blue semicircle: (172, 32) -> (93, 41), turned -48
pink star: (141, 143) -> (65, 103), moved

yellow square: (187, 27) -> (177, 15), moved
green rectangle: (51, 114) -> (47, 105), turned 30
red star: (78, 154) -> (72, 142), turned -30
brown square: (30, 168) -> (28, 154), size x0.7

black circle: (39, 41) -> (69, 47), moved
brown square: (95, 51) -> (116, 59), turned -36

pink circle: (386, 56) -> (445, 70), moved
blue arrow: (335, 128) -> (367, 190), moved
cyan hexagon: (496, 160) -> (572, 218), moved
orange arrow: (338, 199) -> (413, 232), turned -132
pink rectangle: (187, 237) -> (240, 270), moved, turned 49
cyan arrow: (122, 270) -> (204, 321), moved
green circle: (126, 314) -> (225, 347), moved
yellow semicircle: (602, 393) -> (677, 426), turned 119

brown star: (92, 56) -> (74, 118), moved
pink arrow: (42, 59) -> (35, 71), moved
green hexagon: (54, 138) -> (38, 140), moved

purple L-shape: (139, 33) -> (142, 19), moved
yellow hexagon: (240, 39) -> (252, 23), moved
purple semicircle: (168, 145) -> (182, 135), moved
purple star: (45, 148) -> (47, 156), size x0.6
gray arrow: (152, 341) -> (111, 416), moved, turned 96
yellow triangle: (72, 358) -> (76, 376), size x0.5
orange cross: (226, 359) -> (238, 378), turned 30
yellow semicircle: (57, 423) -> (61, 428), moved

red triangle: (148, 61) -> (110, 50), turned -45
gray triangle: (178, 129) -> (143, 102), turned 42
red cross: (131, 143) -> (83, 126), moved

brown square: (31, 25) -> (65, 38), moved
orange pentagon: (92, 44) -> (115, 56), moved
+ + +
What you are asked to do:
Each line of the material above must be retyped precisely.

Result for this exercise:
blue semicircle: (172, 32) -> (93, 41), turned -48
pink star: (141, 143) -> (65, 103), moved

yellow square: (187, 27) -> (177, 15), moved
green rectangle: (51, 114) -> (47, 105), turned 30
red star: (78, 154) -> (72, 142), turned -30
brown square: (30, 168) -> (28, 154), size x0.7

black circle: (39, 41) -> (69, 47), moved
brown square: (95, 51) -> (116, 59), turned -36

pink circle: (386, 56) -> (445, 70), moved
blue arrow: (335, 128) -> (367, 190), moved
cyan hexagon: (496, 160) -> (572, 218), moved
orange arrow: (338, 199) -> (413, 232), turned -132
pink rectangle: (187, 237) -> (240, 270), moved, turned 49
cyan arrow: (122, 270) -> (204, 321), moved
green circle: (126, 314) -> (225, 347), moved
yellow semicircle: (602, 393) -> (677, 426), turned 119

brown star: (92, 56) -> (74, 118), moved
pink arrow: (42, 59) -> (35, 71), moved
green hexagon: (54, 138) -> (38, 140), moved

purple L-shape: (139, 33) -> (142, 19), moved
yellow hexagon: (240, 39) -> (252, 23), moved
purple semicircle: (168, 145) -> (182, 135), moved
purple star: (45, 148) -> (47, 156), size x0.6
gray arrow: (152, 341) -> (111, 416), moved, turned 96
yellow triangle: (72, 358) -> (76, 376), size x0.5
orange cross: (226, 359) -> (238, 378), turned 30
yellow semicircle: (57, 423) -> (61, 428), moved

red triangle: (148, 61) -> (110, 50), turned -45
gray triangle: (178, 129) -> (143, 102), turned 42
red cross: (131, 143) -> (83, 126), moved

brown square: (31, 25) -> (65, 38), moved
orange pentagon: (92, 44) -> (115, 56), moved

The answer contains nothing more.